- [Data extract]:
- Opening Delimiter -
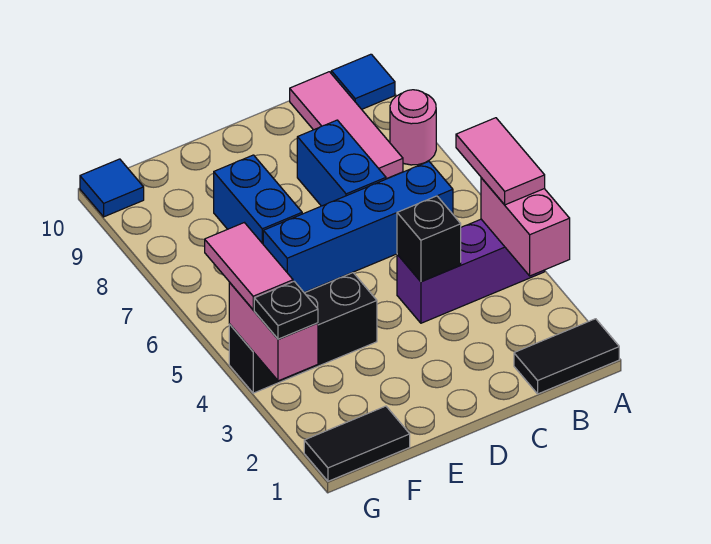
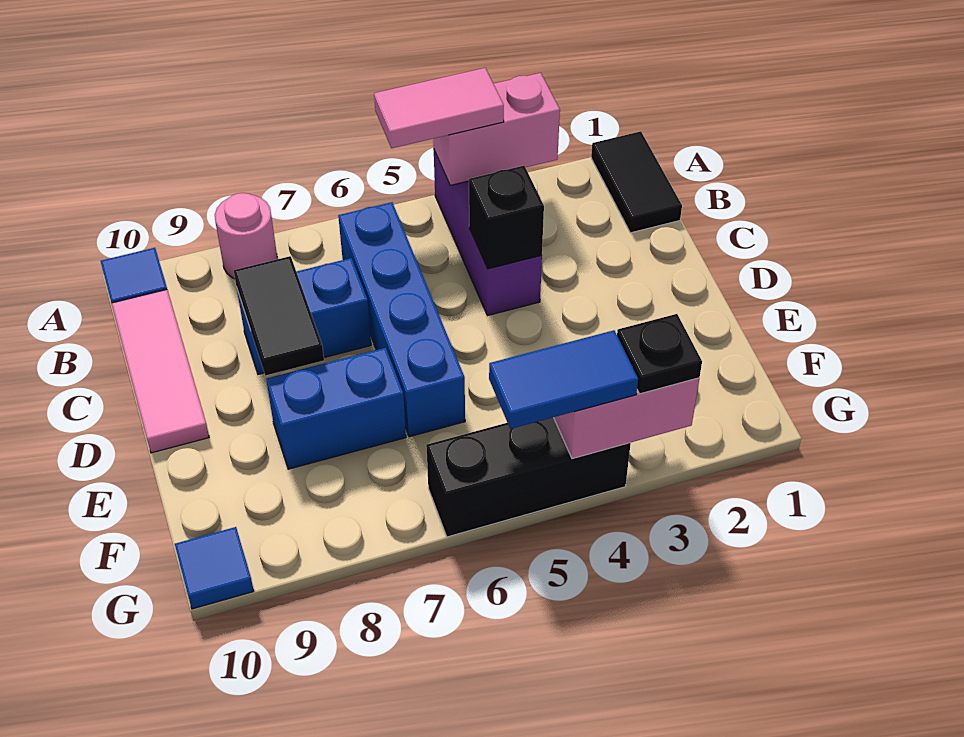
pink tile B8:B10 level 1 -> pink tile B10:D10 level 1
black brick E4:G4 level 1 -> black brick G4:G6 level 1
black tile F1:G1 level 1 -> black tile C8:D8 level 2
pink tile G4:G5 level 3 -> blue tile G4:G5 level 3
- Closing Delimiter -
- [What this task involves]: Your answer should consist only of the lines from the one with "black tile F1:G1" through the end of the data above, reproduced exactly.

- [Solution to the exercise]:
black tile F1:G1 level 1 -> black tile C8:D8 level 2
pink tile G4:G5 level 3 -> blue tile G4:G5 level 3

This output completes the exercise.